**Exercise prompt:** Where in the entries below does "minus" appear? Copy every line that has it.

**Provided data:**
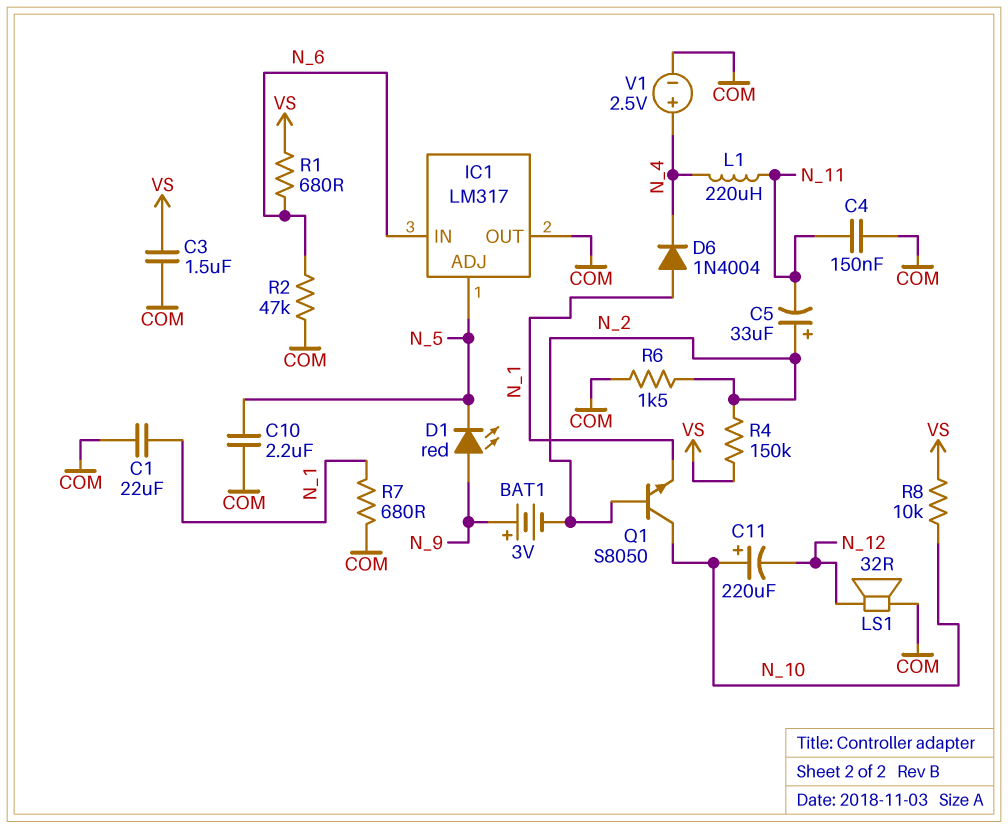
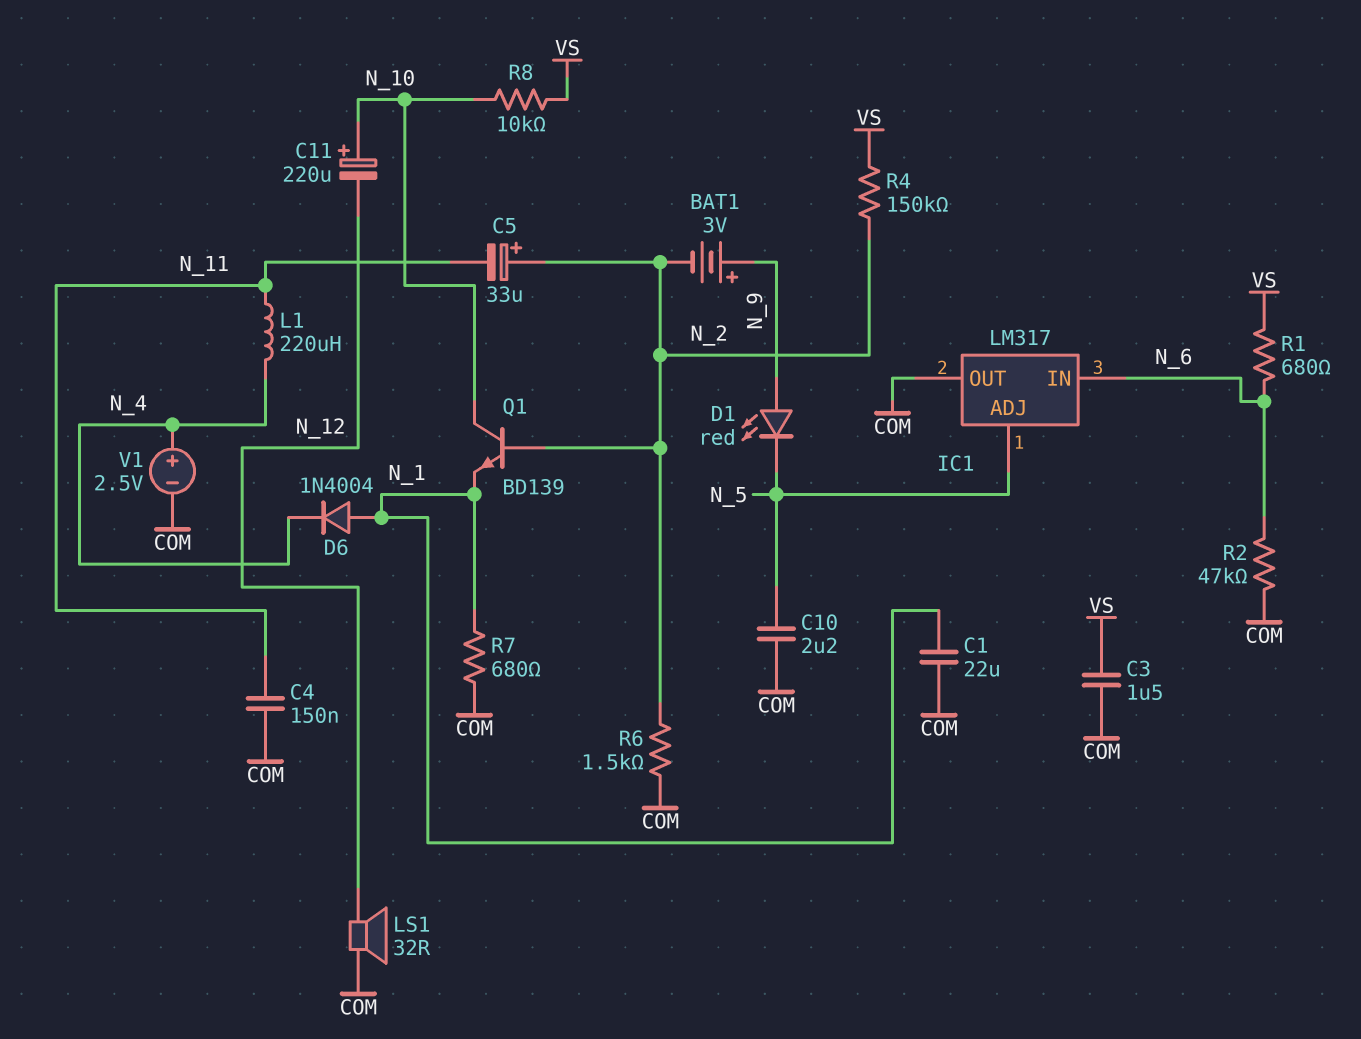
Q1: NPN S8050 (B N_2, C N_10, E N_1) -> NPN BD139 (B N_2, C N_10, E N_1)

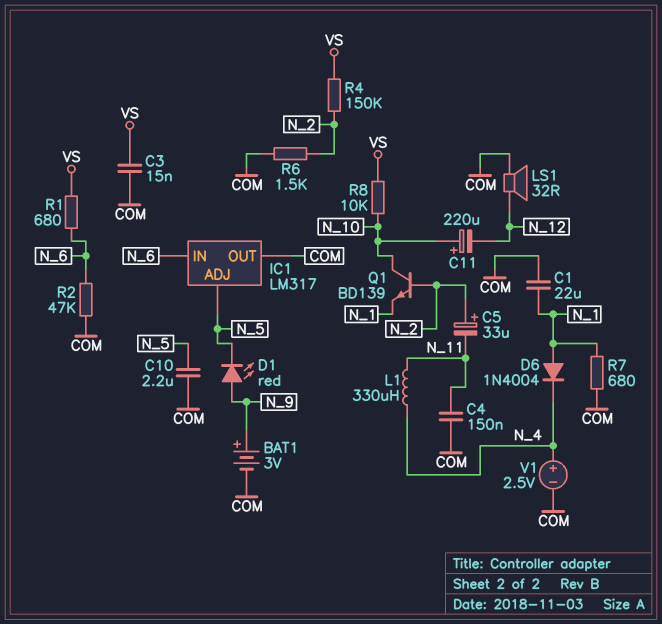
BAT1: 3V (plus N_9, minus N_2) -> 3V (plus N_9, minus COM)
C3: 1.5uF (COM, VS) -> 15nF (COM, VS)
L1: 220uH (N_4, N_11) -> 330uH (N_4, N_11)

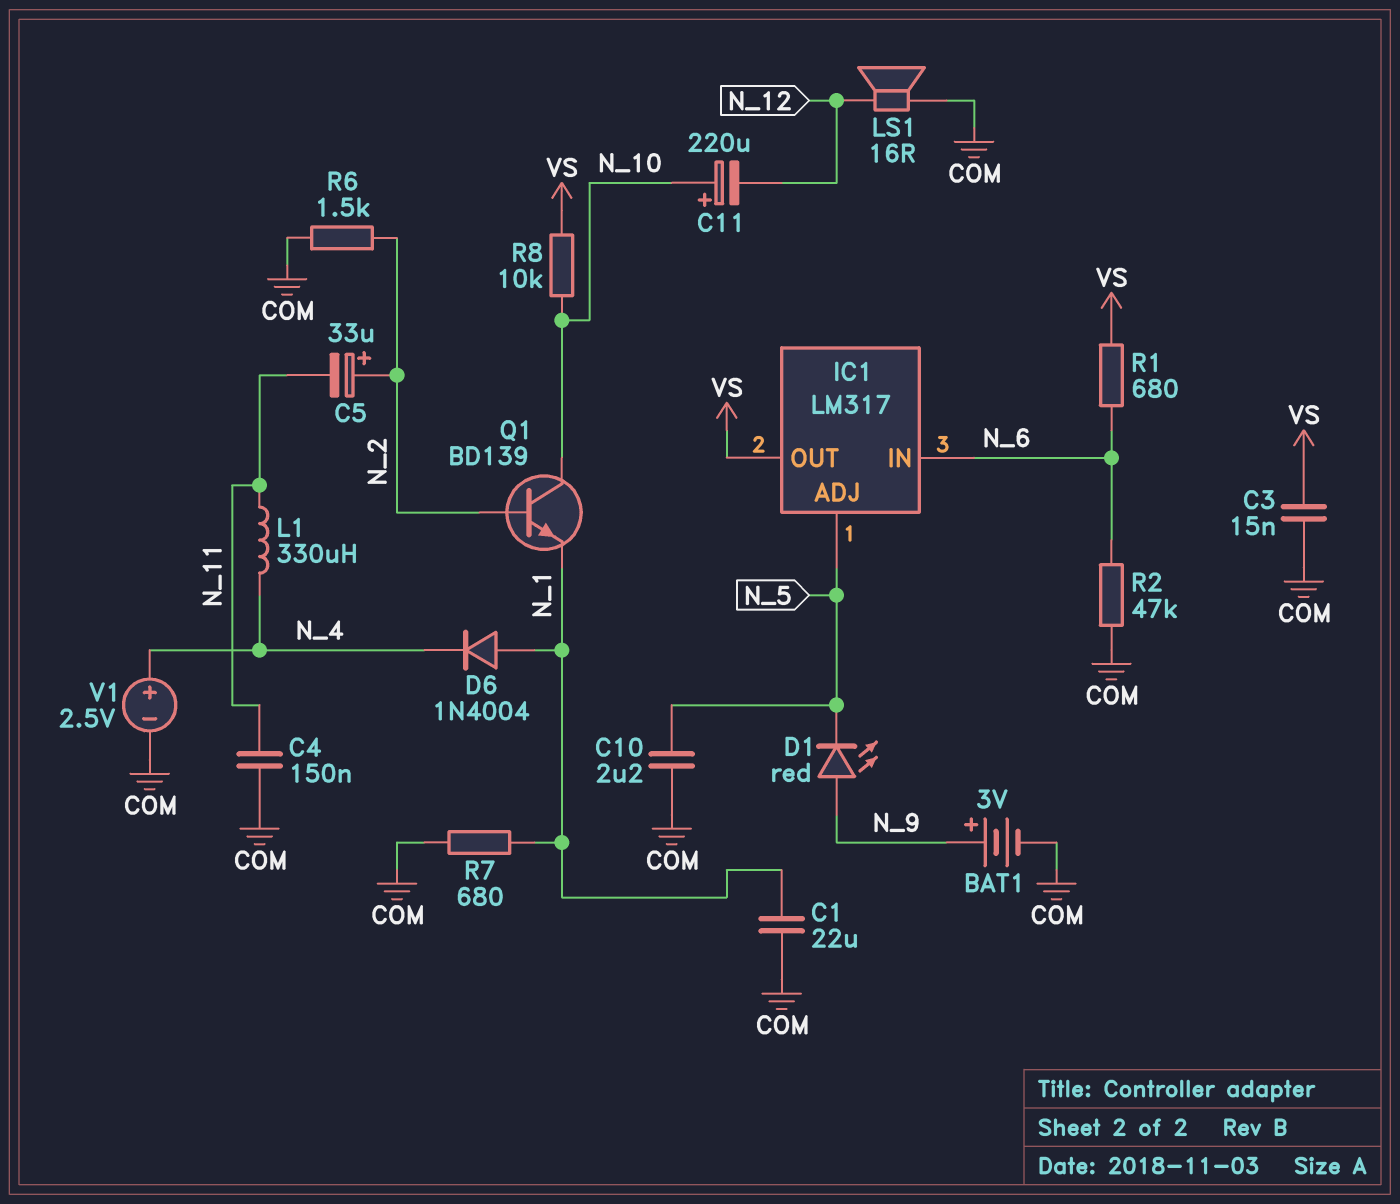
IC1 pin OUT: COM -> VS
LS1: speaker 32R (COM, N_12) -> speaker 16R (COM, N_12)
R4: 150k (N_2, VS) -> none

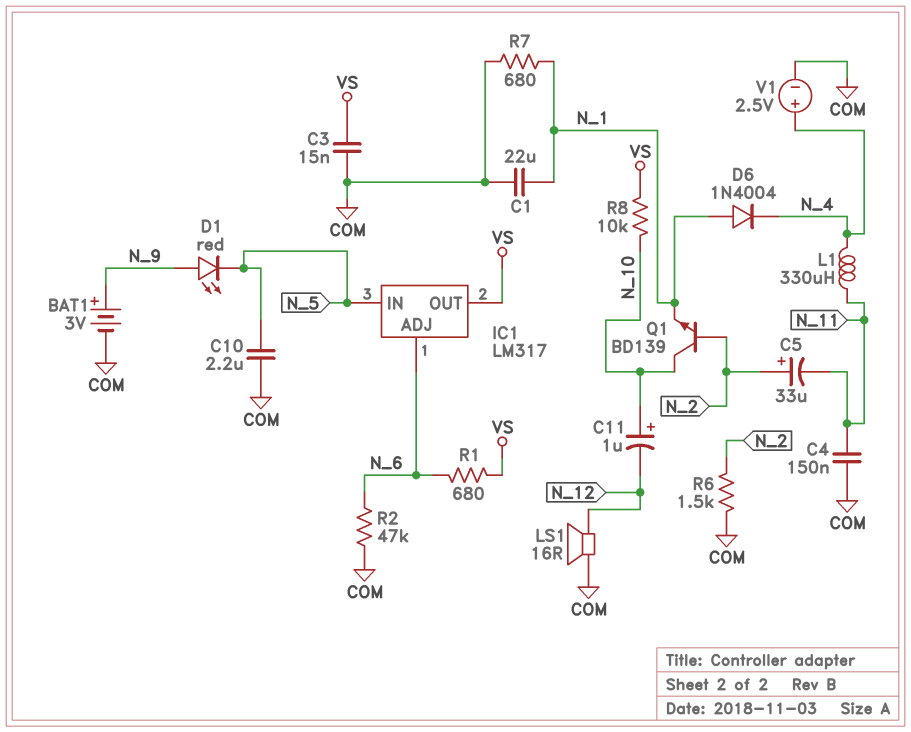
C11: 220uF (plus N_10, minus N_12) -> 1uF (plus N_10, minus N_12)
IC1 pin ADJ: N_5 -> N_6
IC1 pin IN: N_6 -> N_5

**Response to this exercise:**
BAT1: 3V (plus N_9, minus N_2) -> 3V (plus N_9, minus COM)
C11: 220uF (plus N_10, minus N_12) -> 1uF (plus N_10, minus N_12)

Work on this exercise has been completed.